▶ [WHAT THE EXERCISE ASKS] All that is asked is a faithful reproduction of the entries.

▶ [RECORDS SHOWN]
*** Block opens ***

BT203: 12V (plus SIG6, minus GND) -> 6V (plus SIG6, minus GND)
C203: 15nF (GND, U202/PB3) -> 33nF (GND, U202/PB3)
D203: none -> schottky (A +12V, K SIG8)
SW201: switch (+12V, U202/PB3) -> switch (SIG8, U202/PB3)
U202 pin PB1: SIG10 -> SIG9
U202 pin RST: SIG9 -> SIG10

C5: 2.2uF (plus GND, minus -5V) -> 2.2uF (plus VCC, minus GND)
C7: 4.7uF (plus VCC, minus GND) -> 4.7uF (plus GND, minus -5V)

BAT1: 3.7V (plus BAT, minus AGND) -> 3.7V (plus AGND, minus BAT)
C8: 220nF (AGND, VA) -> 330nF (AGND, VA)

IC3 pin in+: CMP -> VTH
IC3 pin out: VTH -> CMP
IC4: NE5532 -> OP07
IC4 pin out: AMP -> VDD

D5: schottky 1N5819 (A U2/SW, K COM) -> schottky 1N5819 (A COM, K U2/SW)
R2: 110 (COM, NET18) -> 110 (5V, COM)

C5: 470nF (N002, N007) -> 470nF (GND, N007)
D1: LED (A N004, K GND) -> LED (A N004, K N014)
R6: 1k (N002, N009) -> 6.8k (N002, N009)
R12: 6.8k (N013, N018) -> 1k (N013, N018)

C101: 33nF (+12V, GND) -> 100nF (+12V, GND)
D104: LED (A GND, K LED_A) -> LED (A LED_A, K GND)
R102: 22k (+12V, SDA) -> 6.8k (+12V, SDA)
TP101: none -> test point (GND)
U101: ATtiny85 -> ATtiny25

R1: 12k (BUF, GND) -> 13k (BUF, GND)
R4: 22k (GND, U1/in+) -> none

*** Block closes ***

▶ [SOLUTION TO THIS TASK]
BT203: 12V (plus SIG6, minus GND) -> 6V (plus SIG6, minus GND)
C203: 15nF (GND, U202/PB3) -> 33nF (GND, U202/PB3)
D203: none -> schottky (A +12V, K SIG8)
SW201: switch (+12V, U202/PB3) -> switch (SIG8, U202/PB3)
U202 pin PB1: SIG10 -> SIG9
U202 pin RST: SIG9 -> SIG10

C5: 2.2uF (plus GND, minus -5V) -> 2.2uF (plus VCC, minus GND)
C7: 4.7uF (plus VCC, minus GND) -> 4.7uF (plus GND, minus -5V)

BAT1: 3.7V (plus BAT, minus AGND) -> 3.7V (plus AGND, minus BAT)
C8: 220nF (AGND, VA) -> 330nF (AGND, VA)

IC3 pin in+: CMP -> VTH
IC3 pin out: VTH -> CMP
IC4: NE5532 -> OP07
IC4 pin out: AMP -> VDD

D5: schottky 1N5819 (A U2/SW, K COM) -> schottky 1N5819 (A COM, K U2/SW)
R2: 110 (COM, NET18) -> 110 (5V, COM)

C5: 470nF (N002, N007) -> 470nF (GND, N007)
D1: LED (A N004, K GND) -> LED (A N004, K N014)
R6: 1k (N002, N009) -> 6.8k (N002, N009)
R12: 6.8k (N013, N018) -> 1k (N013, N018)

C101: 33nF (+12V, GND) -> 100nF (+12V, GND)
D104: LED (A GND, K LED_A) -> LED (A LED_A, K GND)
R102: 22k (+12V, SDA) -> 6.8k (+12V, SDA)
TP101: none -> test point (GND)
U101: ATtiny85 -> ATtiny25

R1: 12k (BUF, GND) -> 13k (BUF, GND)
R4: 22k (GND, U1/in+) -> none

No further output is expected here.